Start of Given data

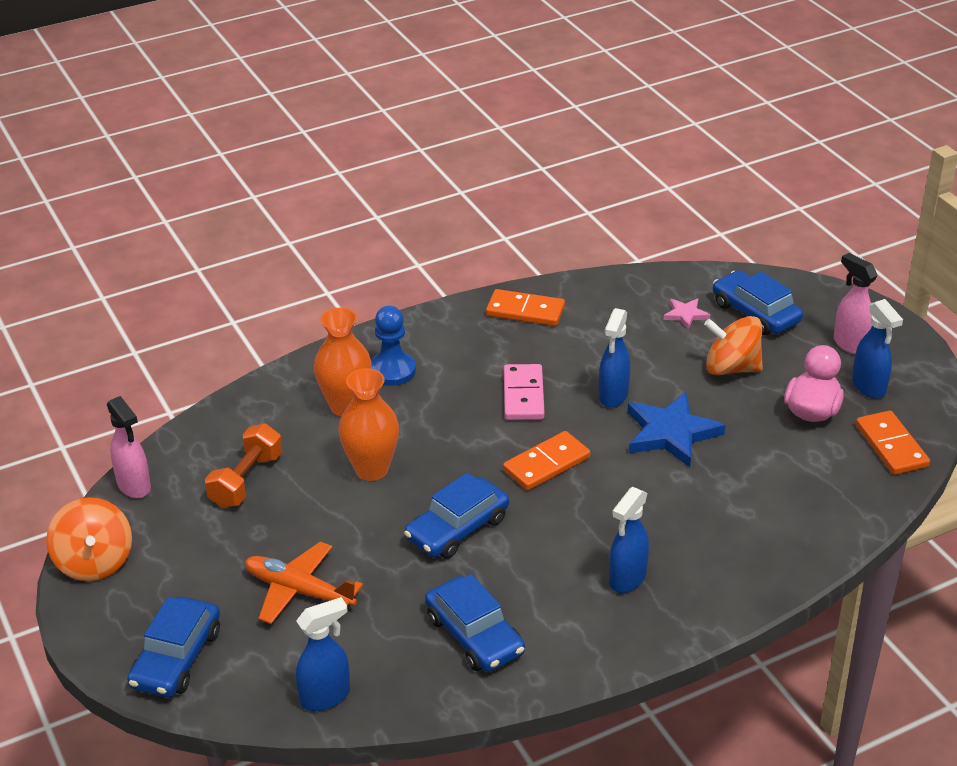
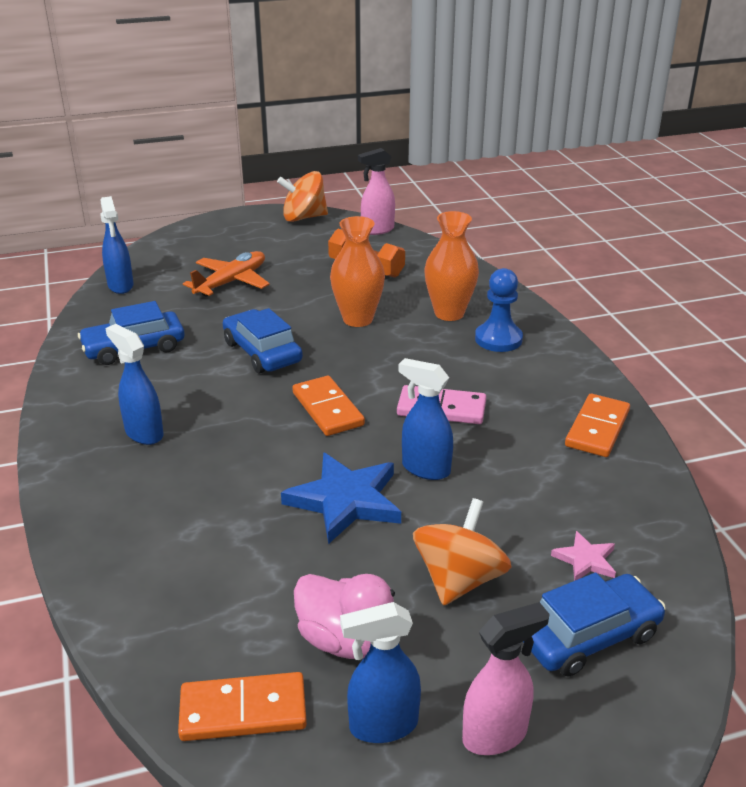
camera: 100 degrees right, 5 degrees down
(176, 658) = (196, 240): blue car -> none

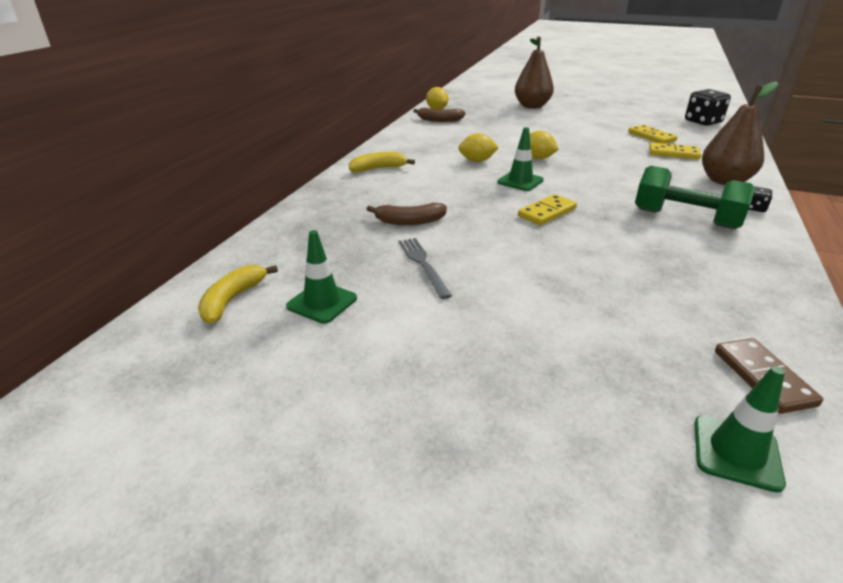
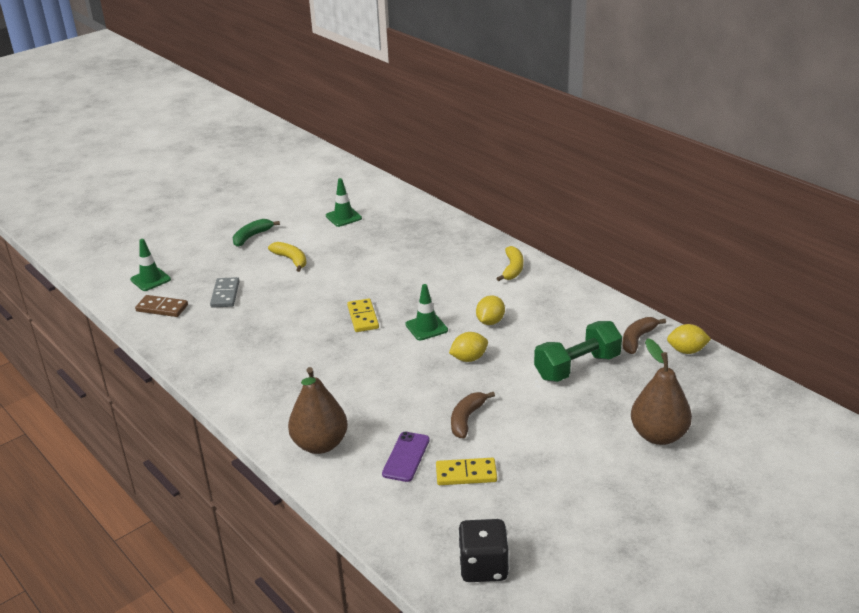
camera: 120 degrees right, 0 degrees up
(232, 300) = (371, 196): yellow banana -> yellow banana (291, 260)
(409, 221) = (404, 260): brown banana -> brown banana (466, 419)
(423, 265) = (347, 251): grey fork -> none
(460, 382) = (252, 237): none -> green banana
(641, 326) = (225, 294): none -> grey domino
(673, 153) = (406, 457): yellow domino -> purple phone
(685, 219) = (290, 375): green dumbbell -> green dumbbell (577, 367)
(755, 208) = (265, 423): black dice -> none

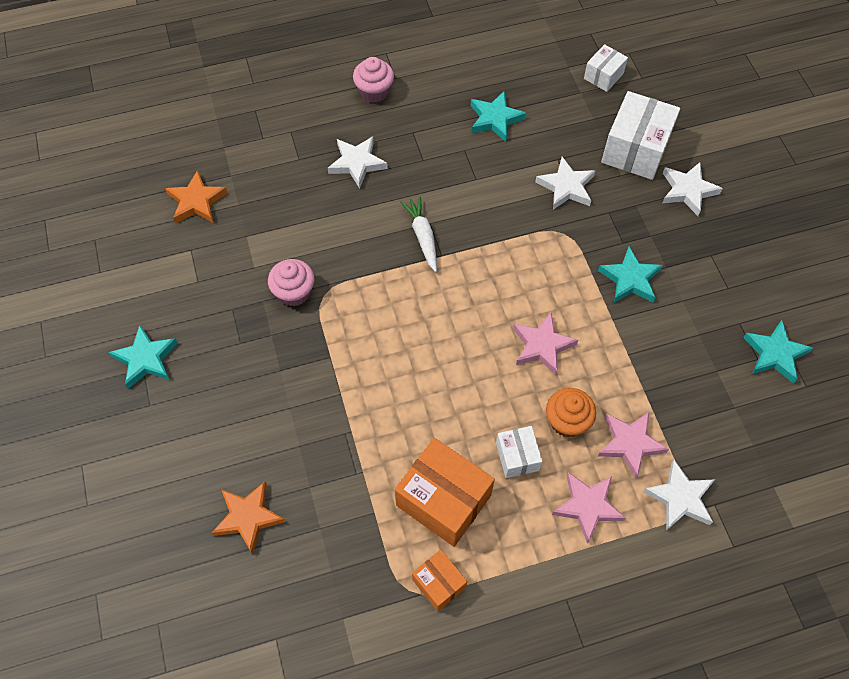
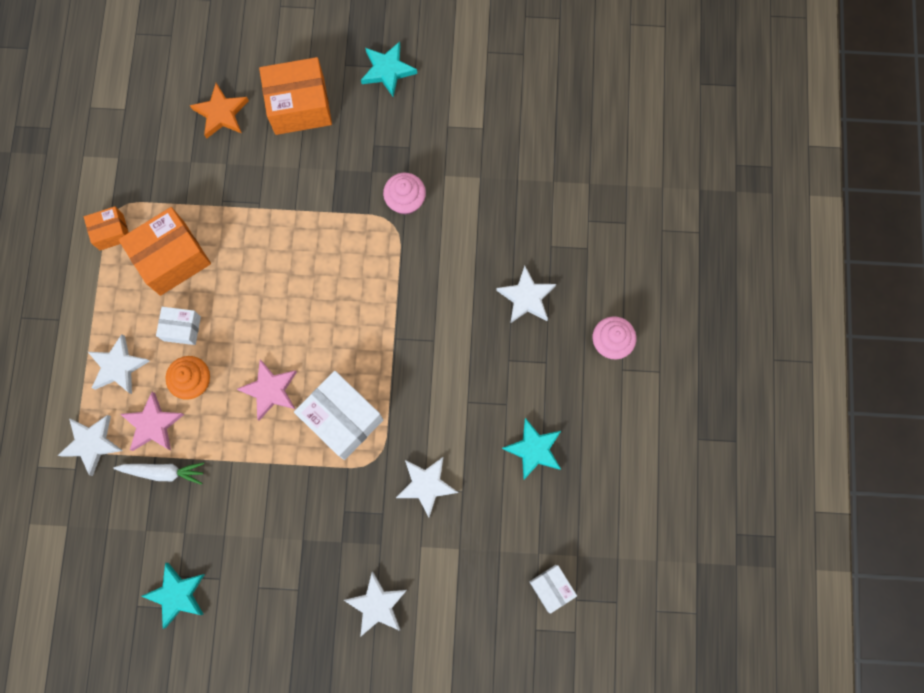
camera: 110 degrees right, 15 degrees up
(196, 201) = (533, 145): orange star -> none
(214, 434) = (299, 106): none -> orange box
(422, 237) = (421, 329): white carrot -> white carrot (163, 472)
(587, 506) = (118, 366): pink star -> white star
(630, 279) = (303, 499): turquoise star -> none
(635, 149) = (445, 576): white box -> white box (342, 419)

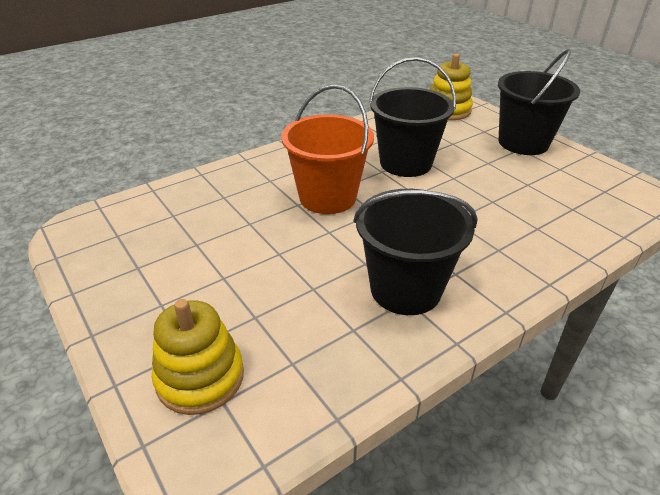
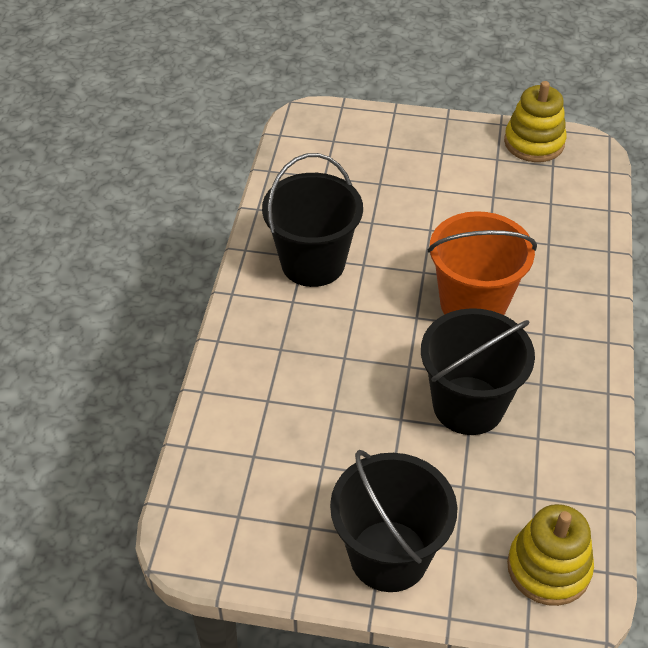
camera: 135 degrees right, 10 degrees up
(200, 377) = (360, 140): yellow stacking toy -> yellow stacking toy (534, 143)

End of Given data

- Exercise aim
Tell how many lines of the material above contain the word "orange", giving only the number.

- Finished exercise
2